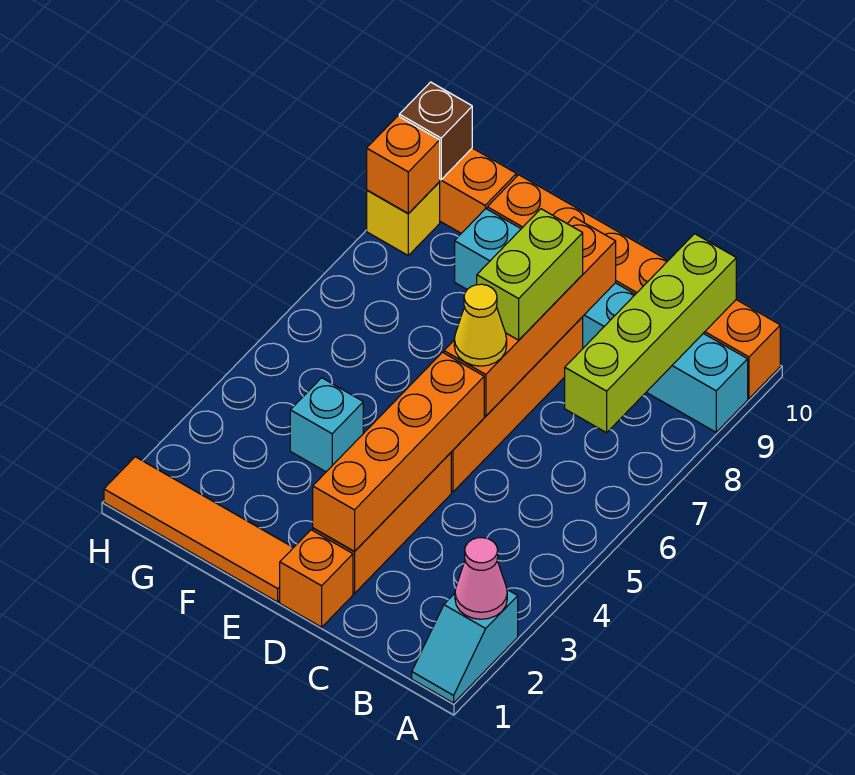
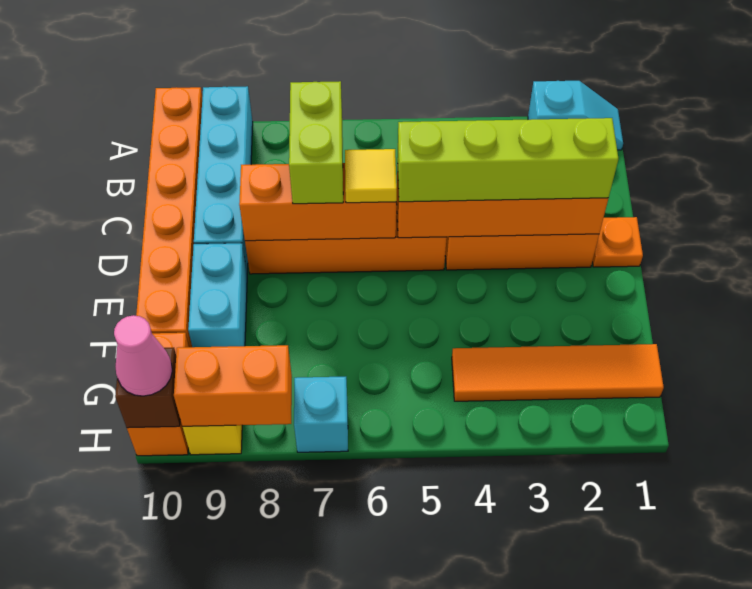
pink cone A2 level 2 -> pink cone H10 level 3
lime brick B7:B10 level 2 -> lime brick D2:D5 level 3
orange brick D1 level 1 -> orange plate D1 level 1
orange brick D6:D9 level 2 -> orange brick D6:D8 level 2
yellow cone D6 level 3 -> yellow tile D6 level 3
lime brick D7:D8 level 3 -> lime brick C7:D7 level 3
orange tile E1:H1 level 1 -> orange tile G1:G4 level 1
cyan brick F4 level 1 -> cyan brick H7 level 1
orange brick H9 level 2 -> orange brick H8:H9 level 2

**TO DO**. The records above should be returned exactly; no image belongs in the copy.

**ANSWER BOX**.
pink cone A2 level 2 -> pink cone H10 level 3
lime brick B7:B10 level 2 -> lime brick D2:D5 level 3
orange brick D1 level 1 -> orange plate D1 level 1
orange brick D6:D9 level 2 -> orange brick D6:D8 level 2
yellow cone D6 level 3 -> yellow tile D6 level 3
lime brick D7:D8 level 3 -> lime brick C7:D7 level 3
orange tile E1:H1 level 1 -> orange tile G1:G4 level 1
cyan brick F4 level 1 -> cyan brick H7 level 1
orange brick H9 level 2 -> orange brick H8:H9 level 2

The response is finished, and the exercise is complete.